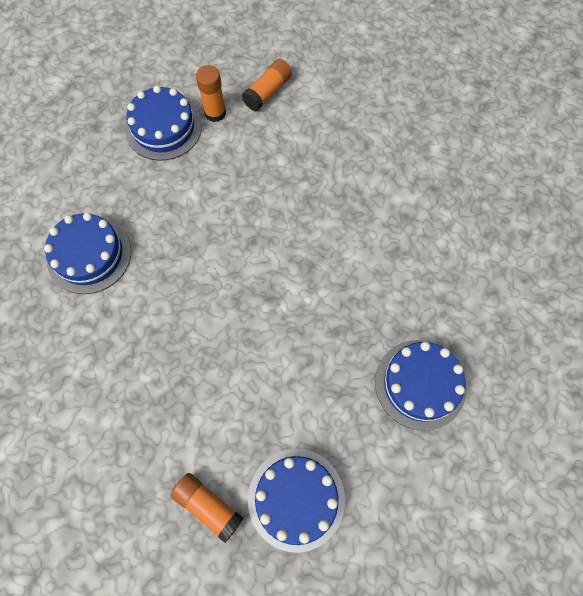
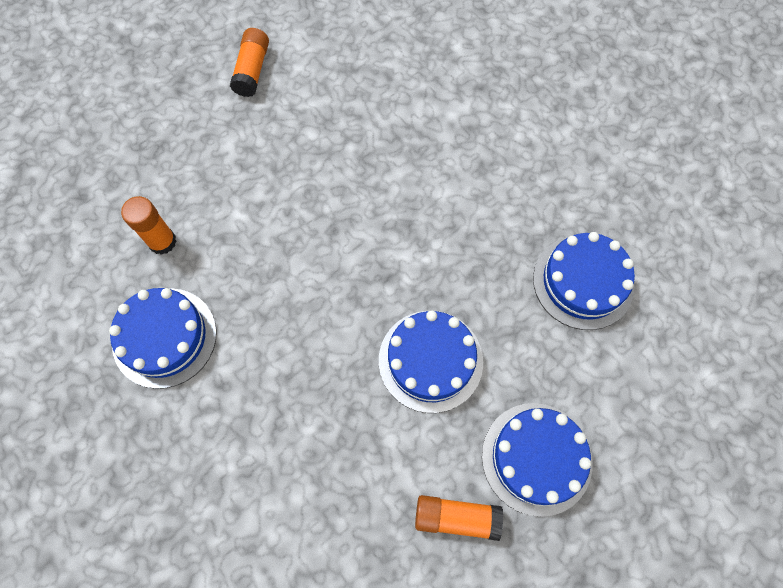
camera: 30 degrees left, 0 degrees up
(163, 128) = (161, 161): blue cake -> blue cake (430, 360)
(215, 113) = (209, 118): orange glue stick -> orange glue stick (162, 241)

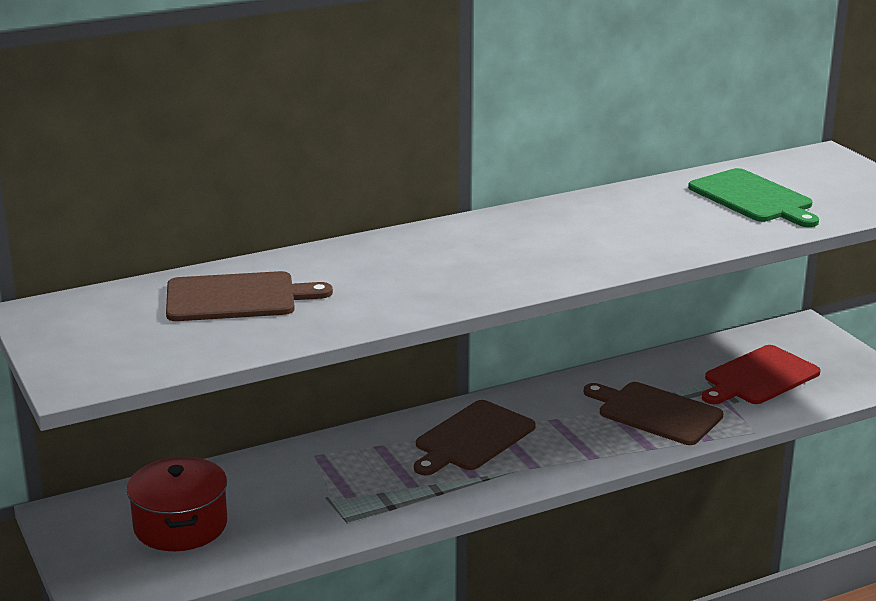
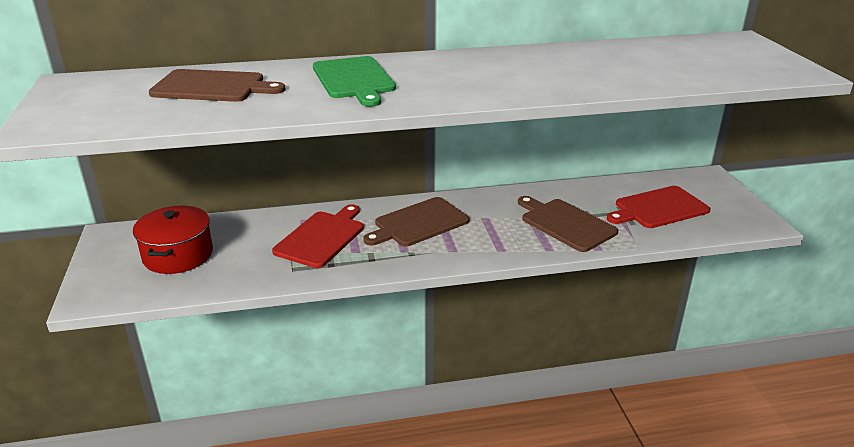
camera: 15 degrees right, 5 degrees up
(357, 474) = (321, 237): none -> red cutting board
(753, 198) = (665, 60): green cutting board -> green cutting board (354, 79)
•••••
Task to complete:
Reproduce exactly the lines from the one with "(215, 113) = (209, 118): orange" to the bottom of the listing, both ends included, and nothing else. Skip the pictures.

Reply:
(215, 113) = (209, 118): orange glue stick -> orange glue stick (162, 241)

camera: 15 degrees right, 5 degrees up
(357, 474) = (321, 237): none -> red cutting board
(753, 198) = (665, 60): green cutting board -> green cutting board (354, 79)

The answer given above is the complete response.